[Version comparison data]
# # # # #

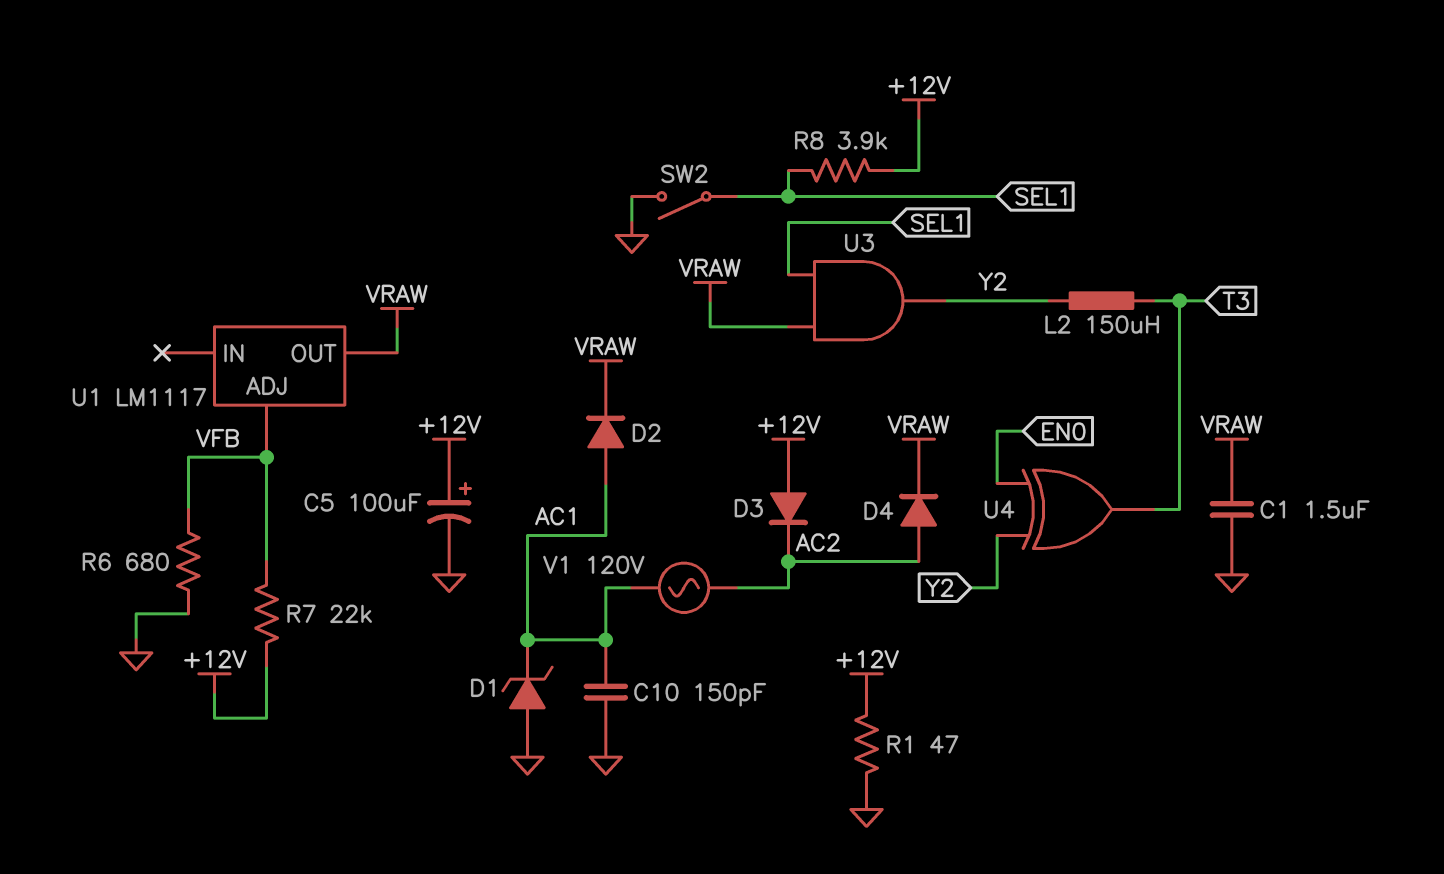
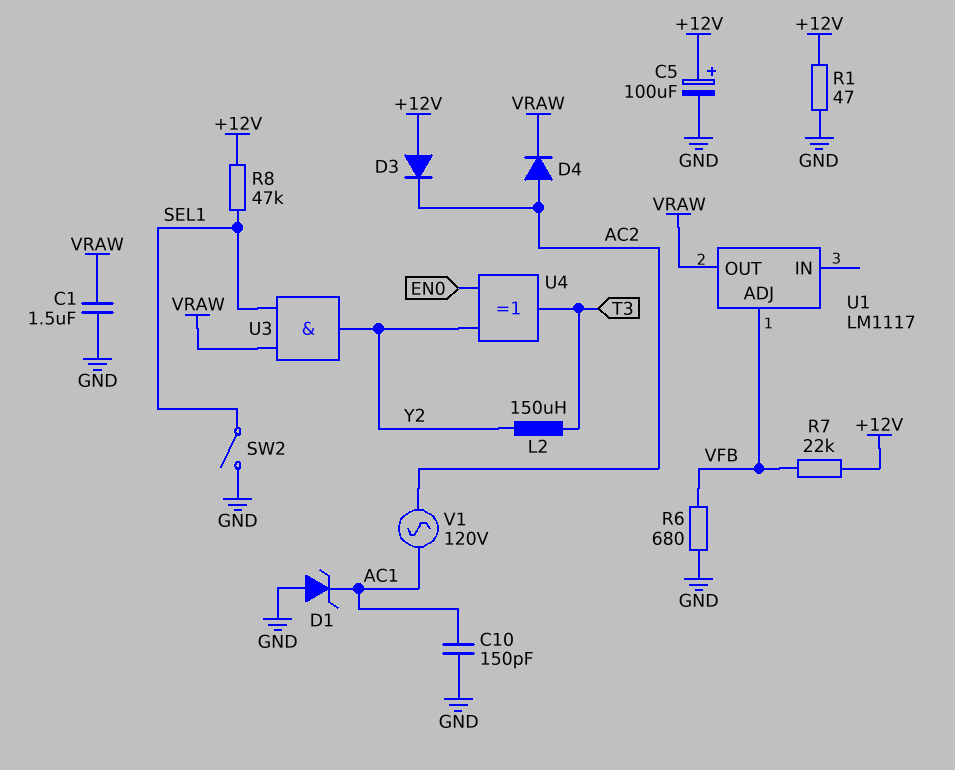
D2: diode (A AC1, K VRAW) -> none
R8: 3.9k (+12V, SEL1) -> 47k (+12V, SEL1)

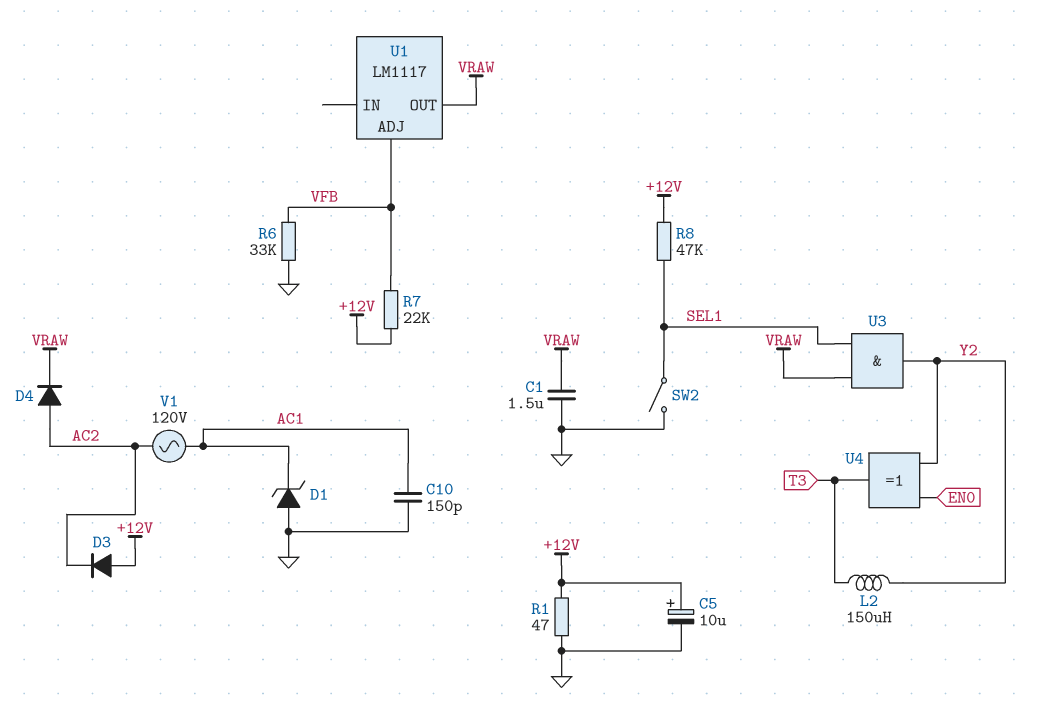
C5: 100uF (plus +12V, minus GND) -> 10uF (plus +12V, minus GND)
R6: 680 (GND, VFB) -> 33k (GND, VFB)

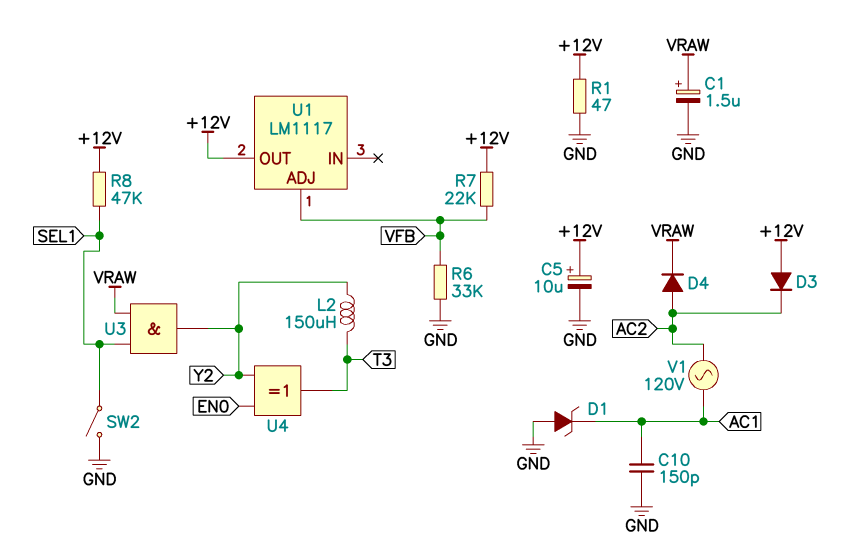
C1: 1.5uF (GND, VRAW) -> 1.5uF (plus VRAW, minus GND)
U1 pin OUT: VRAW -> +12V

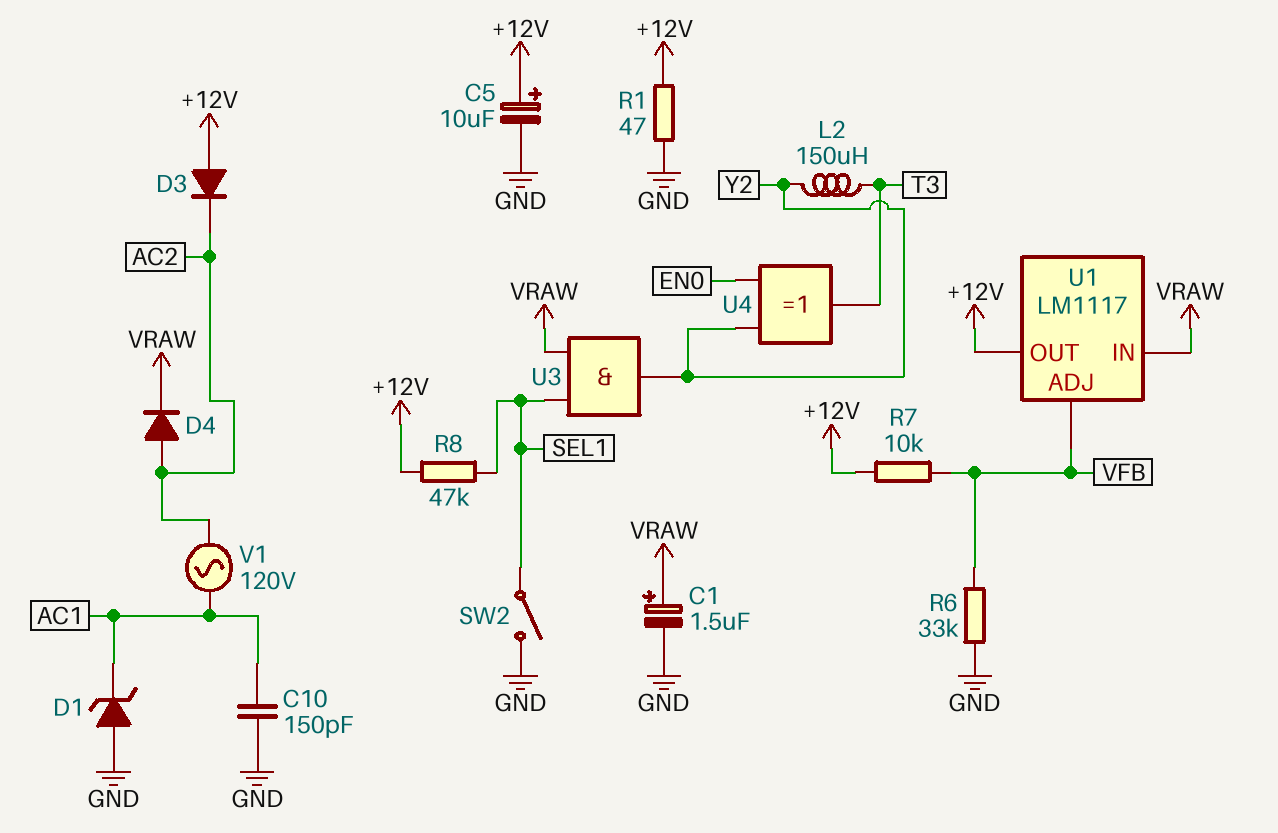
R7: 22k (+12V, VFB) -> 10k (+12V, VFB)
U1 pin IN: none -> VRAW

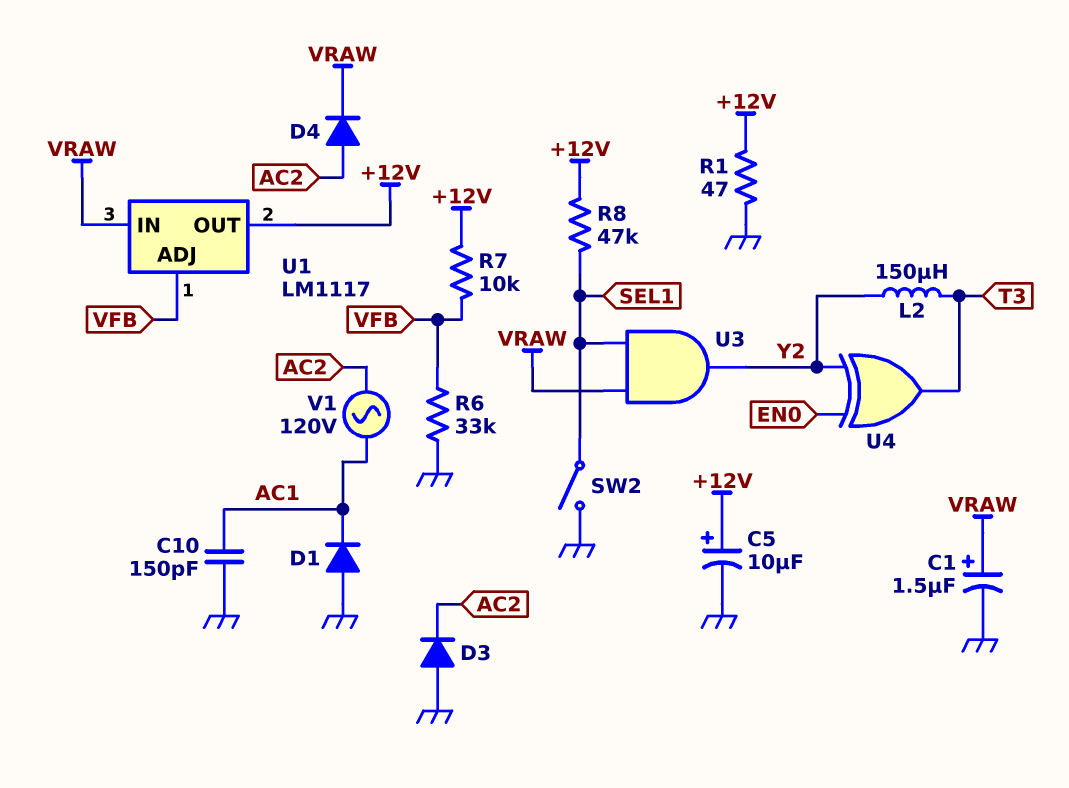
D1: zener (A GND, K AC1) -> diode (A GND, K AC1)
D3: diode (A +12V, K AC2) -> diode (A GND, K AC2)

# # # # #

The task: Determine how many lines of the data above hold the word "VRAW". Output that number only.

Final answer: 4